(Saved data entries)

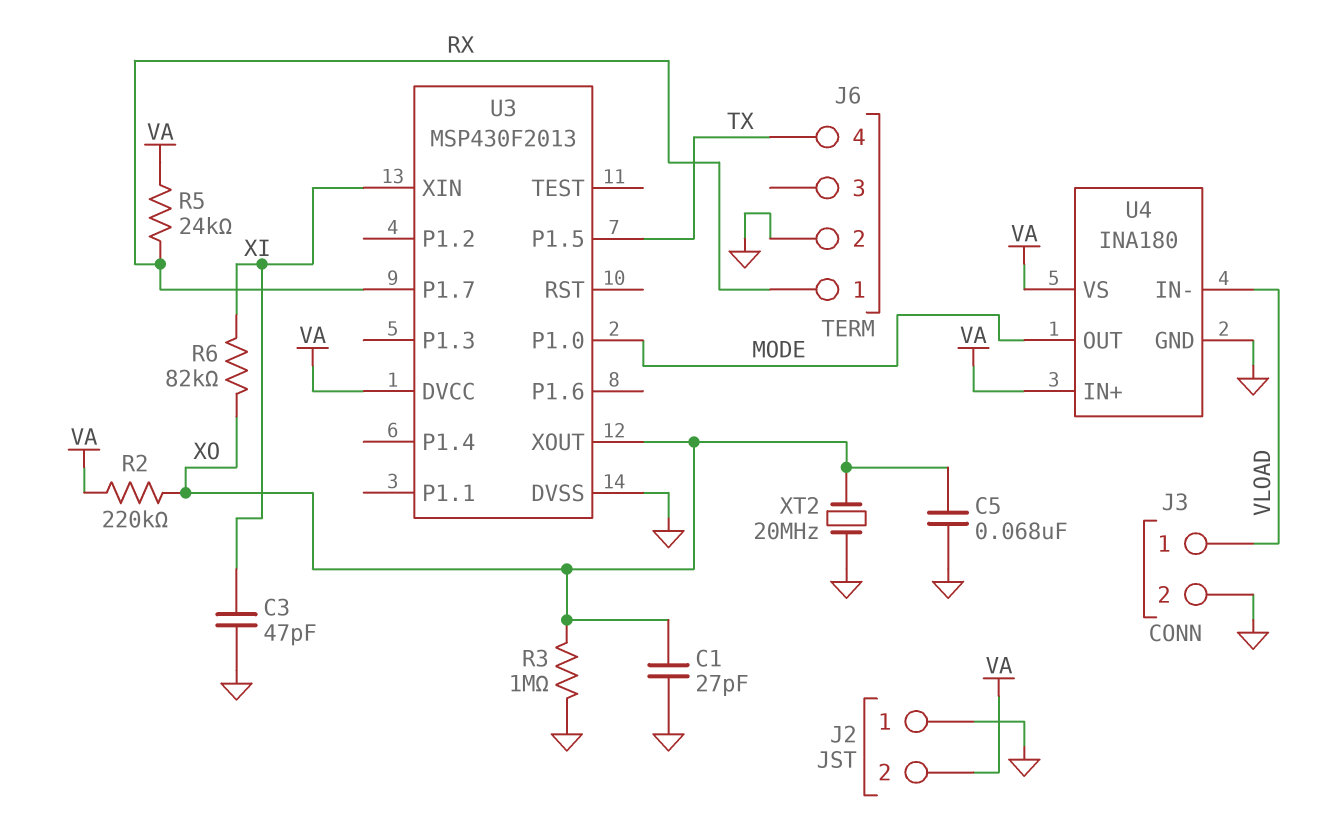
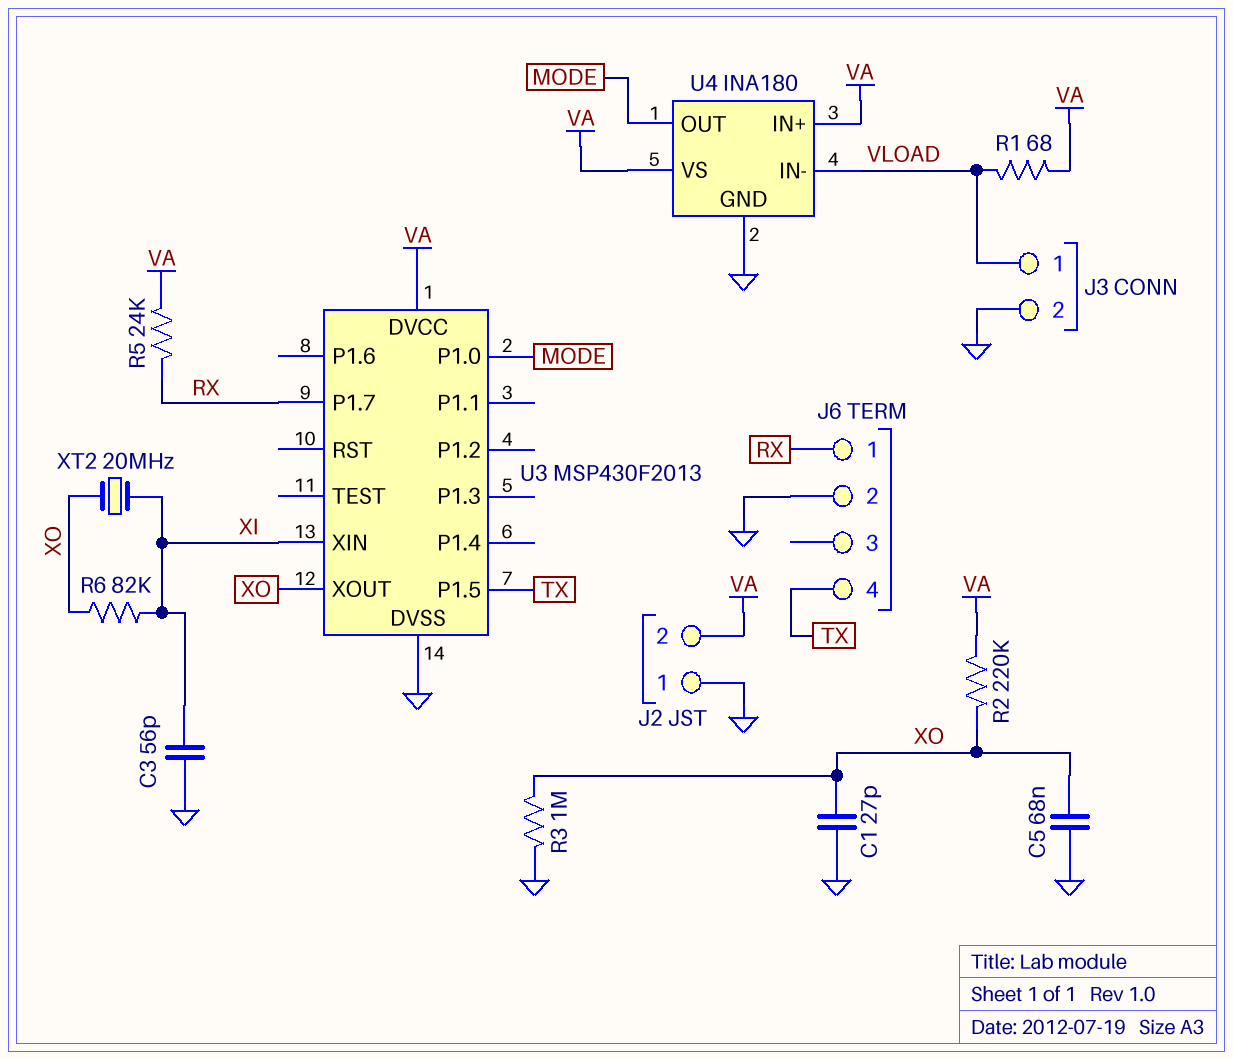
C3: 47pF (GND, XI) -> 56pF (GND, XI)
R1: none -> 68 (VA, VLOAD)
XT2: 20MHz (GND, XO) -> 20MHz (XI, XO)

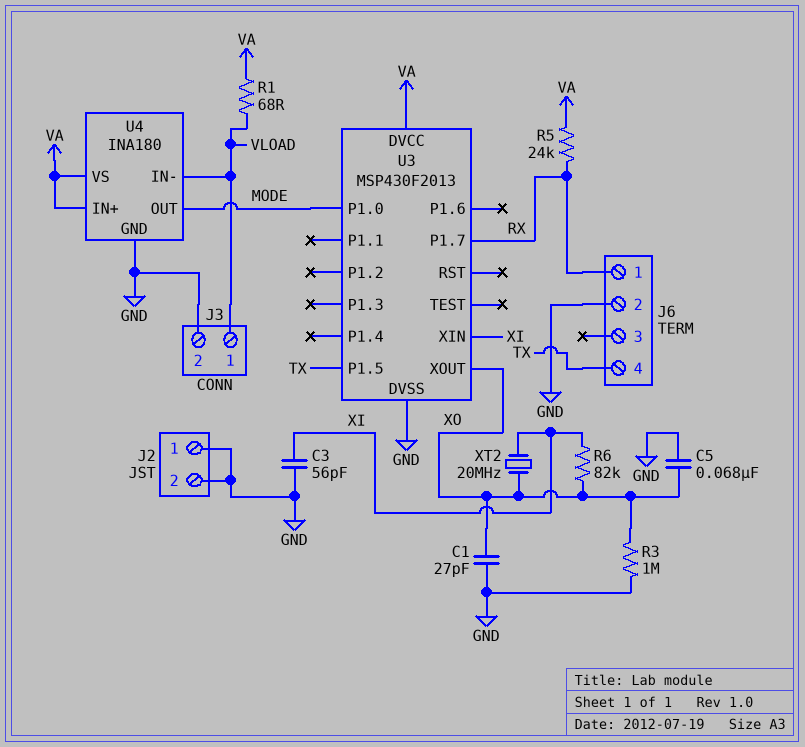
J2 pin 2: VA -> GND
R2: 220k (VA, XO) -> none

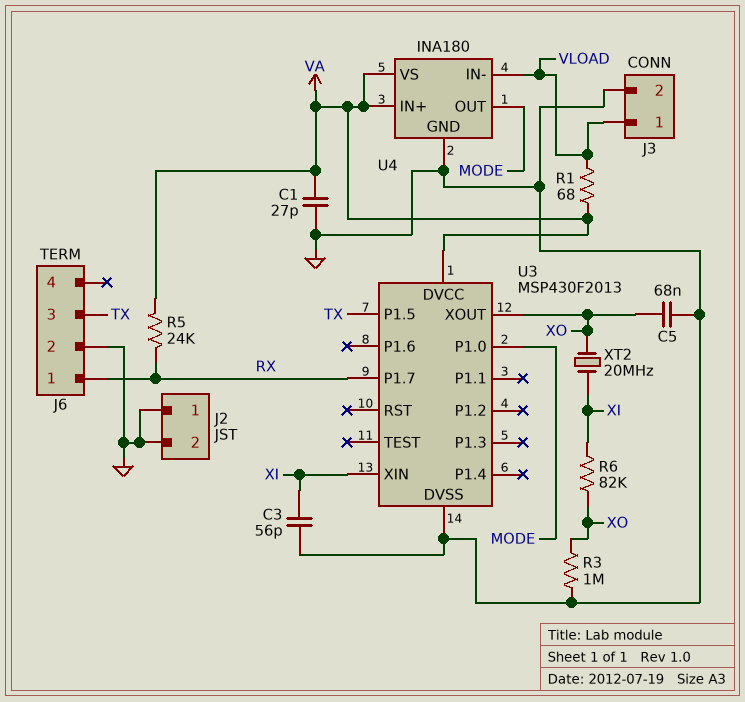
C1: 27pF (GND, XO) -> 27pF (GND, VA)
J6 pin 3: none -> TX
J6 pin 4: TX -> none

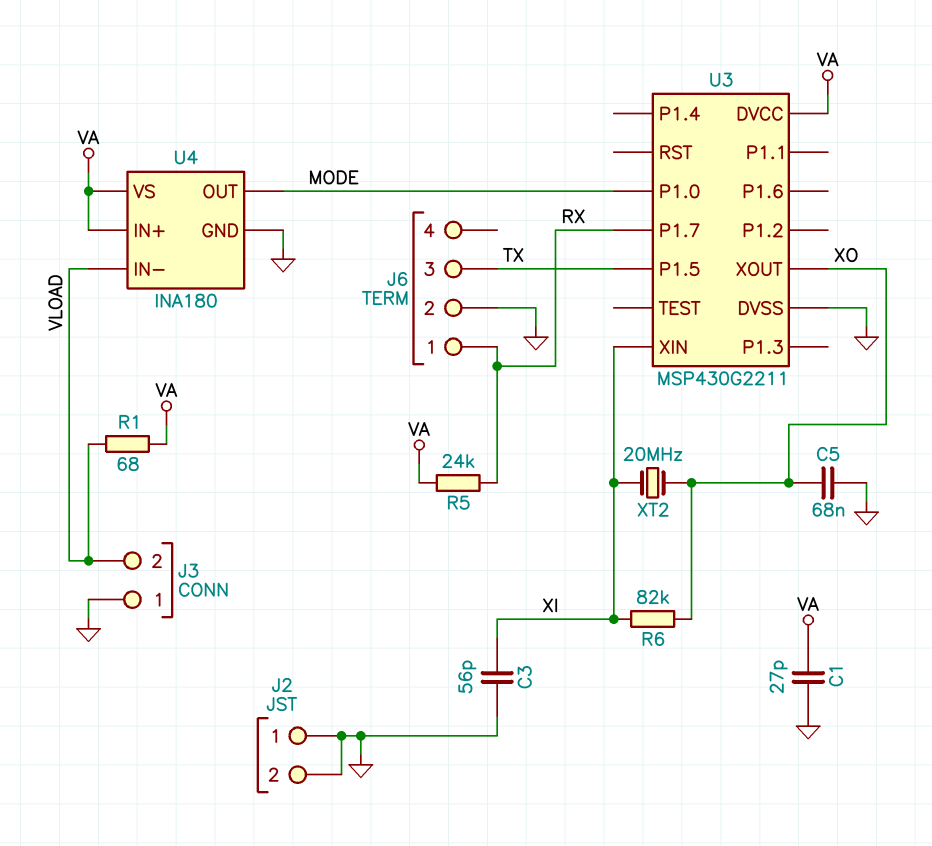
J3 pin 1: VLOAD -> GND
J3 pin 2: GND -> VLOAD
R3: 1M (GND, XO) -> none
U3: MSP430F2013 -> MSP430G2211

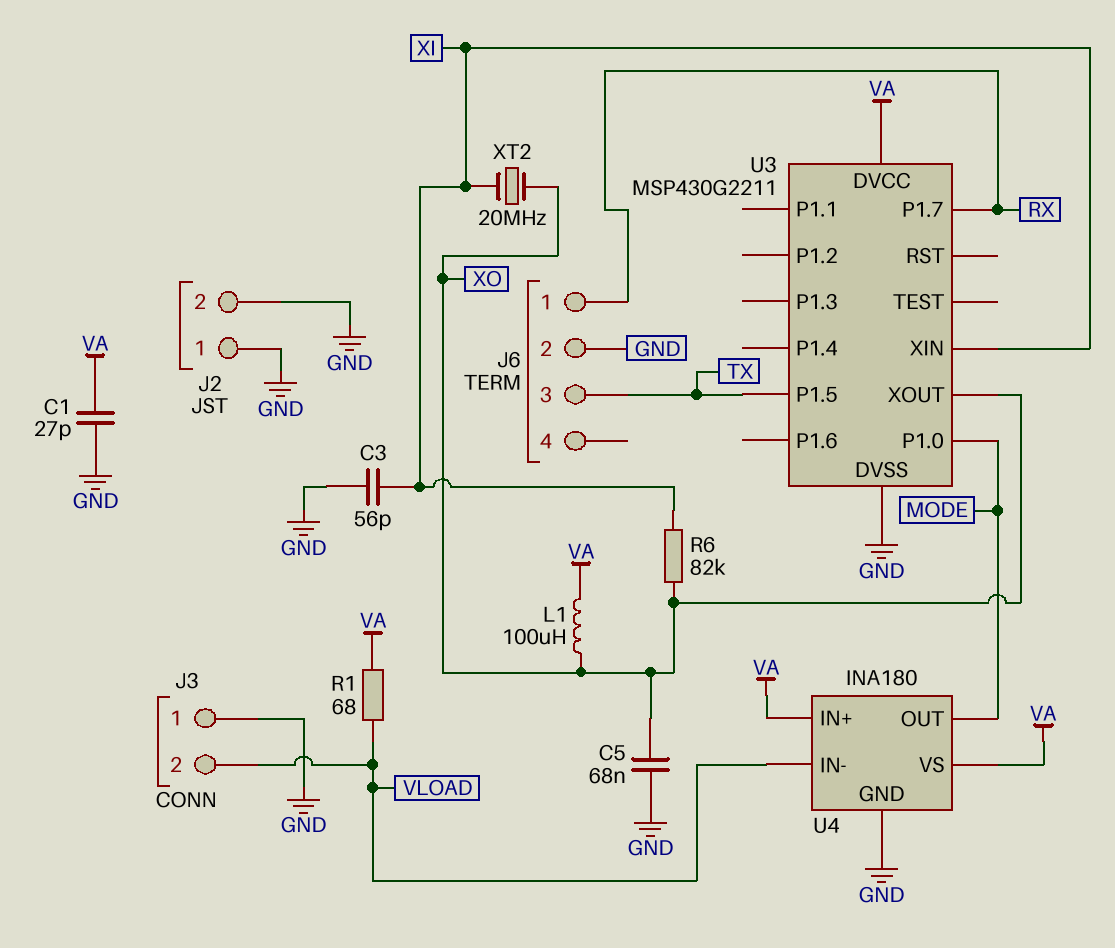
L1: none -> 100uH (VA, XO)
R5: 24k (RX, VA) -> none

→ **What to do**
The line with "R3: 1M (GND, XO) -> none" and each line after it, through the final line of the data, are to be duplicated exactly, with pictures left out and nothing more included.

→ **Answer for the task**
R3: 1M (GND, XO) -> none
U3: MSP430F2013 -> MSP430G2211

L1: none -> 100uH (VA, XO)
R5: 24k (RX, VA) -> none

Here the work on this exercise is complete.